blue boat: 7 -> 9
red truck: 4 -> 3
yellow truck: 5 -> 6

========================

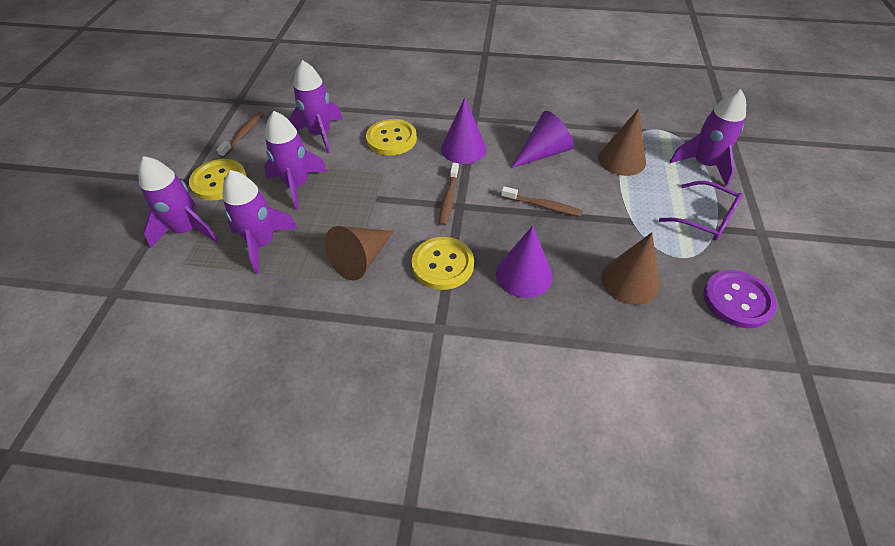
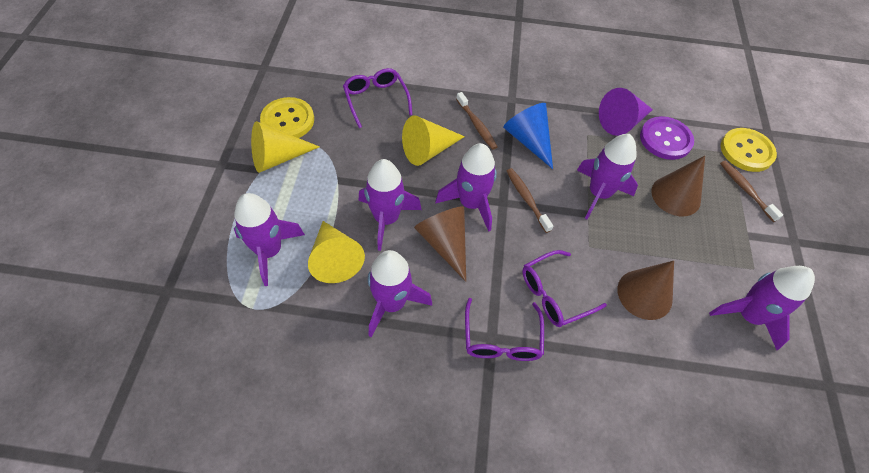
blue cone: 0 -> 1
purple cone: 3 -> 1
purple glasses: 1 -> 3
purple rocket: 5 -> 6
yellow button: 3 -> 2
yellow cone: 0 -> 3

========================

— Work to be completed —
Go through the material above and report each line containing "yellow".

— Exercise solution —
yellow truck: 5 -> 6
yellow button: 3 -> 2
yellow cone: 0 -> 3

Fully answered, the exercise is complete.